#### EXERCISE DIRECTIONS
Return each line of the records below that contains the word "fish".

#### DATA EXCERPTS
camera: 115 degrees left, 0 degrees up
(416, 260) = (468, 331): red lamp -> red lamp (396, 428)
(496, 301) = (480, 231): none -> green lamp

...

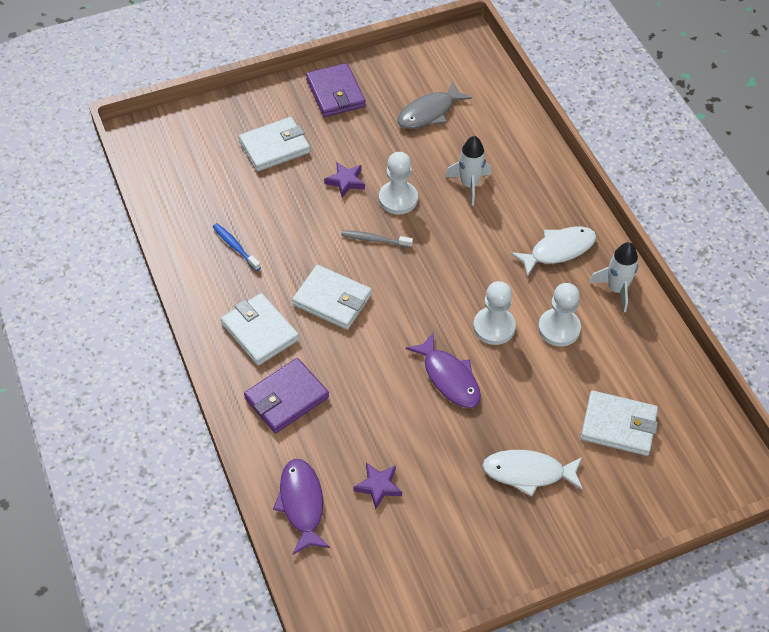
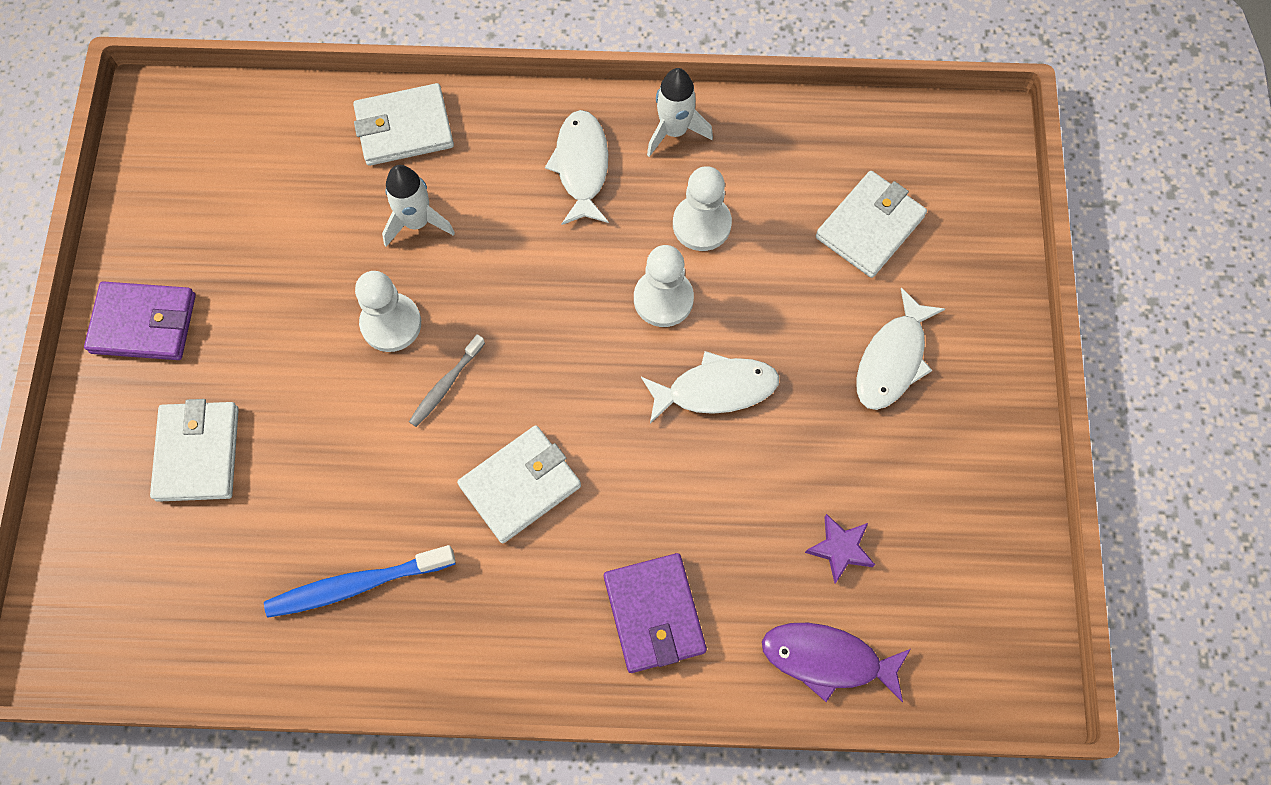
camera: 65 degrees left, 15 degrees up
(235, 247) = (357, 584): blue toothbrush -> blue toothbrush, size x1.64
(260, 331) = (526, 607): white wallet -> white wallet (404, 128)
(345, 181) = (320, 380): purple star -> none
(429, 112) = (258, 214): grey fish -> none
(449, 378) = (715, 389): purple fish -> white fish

#### RESPONSE BELOW
(429, 112) = (258, 214): grey fish -> none
(449, 378) = (715, 389): purple fish -> white fish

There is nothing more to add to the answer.